# Exercise aim
Look through the entries and report how many lines include the word "mushroom". Give the number alone.
BEGIN Source material
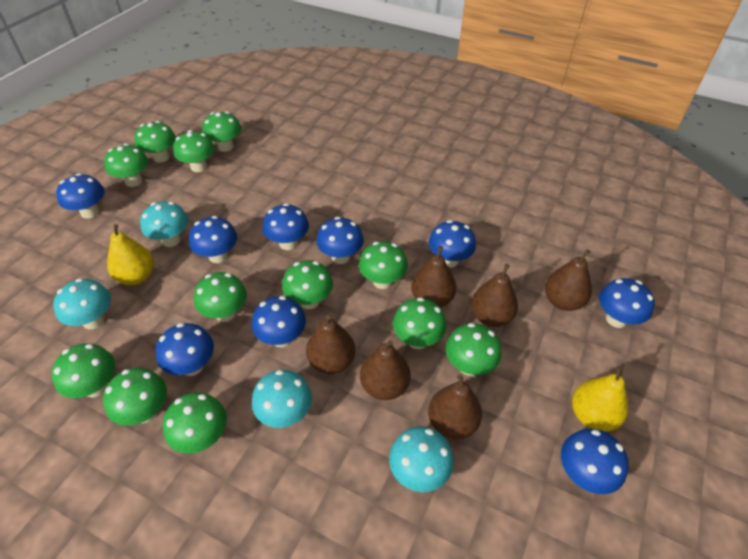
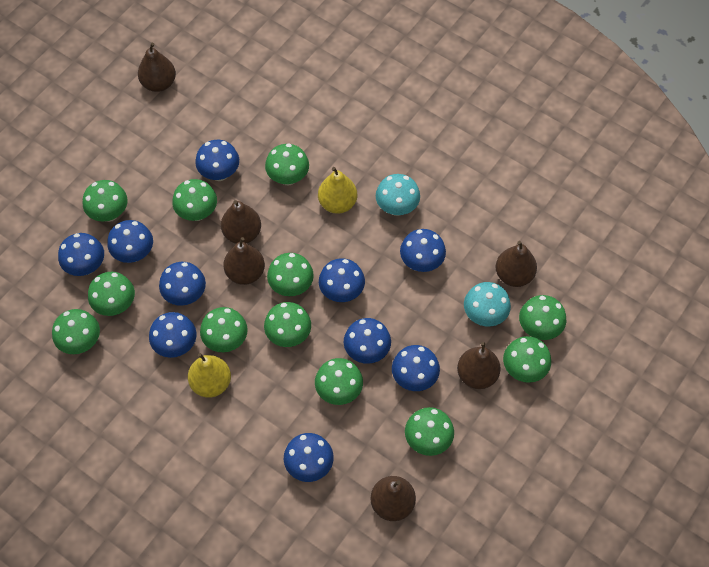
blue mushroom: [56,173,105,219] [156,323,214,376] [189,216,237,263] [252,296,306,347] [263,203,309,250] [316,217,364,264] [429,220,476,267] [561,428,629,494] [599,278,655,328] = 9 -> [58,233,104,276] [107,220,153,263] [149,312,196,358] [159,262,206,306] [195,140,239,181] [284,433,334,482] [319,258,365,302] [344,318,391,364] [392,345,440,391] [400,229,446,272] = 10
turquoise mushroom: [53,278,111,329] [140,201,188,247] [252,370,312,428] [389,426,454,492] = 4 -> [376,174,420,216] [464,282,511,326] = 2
END Source material
BEGIN Source material
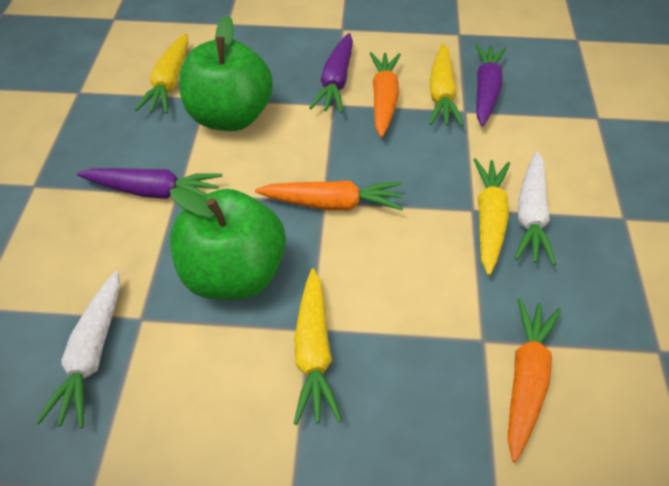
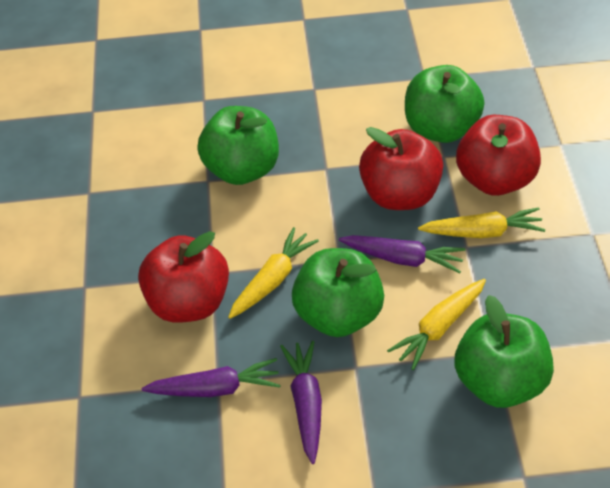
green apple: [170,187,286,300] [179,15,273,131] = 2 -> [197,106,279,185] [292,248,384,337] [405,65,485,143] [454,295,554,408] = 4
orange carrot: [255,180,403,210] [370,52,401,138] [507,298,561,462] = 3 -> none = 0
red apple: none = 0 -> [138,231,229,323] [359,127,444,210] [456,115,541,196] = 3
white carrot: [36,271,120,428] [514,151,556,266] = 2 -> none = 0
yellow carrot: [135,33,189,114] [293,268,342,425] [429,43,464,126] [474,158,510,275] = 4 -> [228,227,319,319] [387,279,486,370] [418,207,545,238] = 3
END Source material
# Final answer
2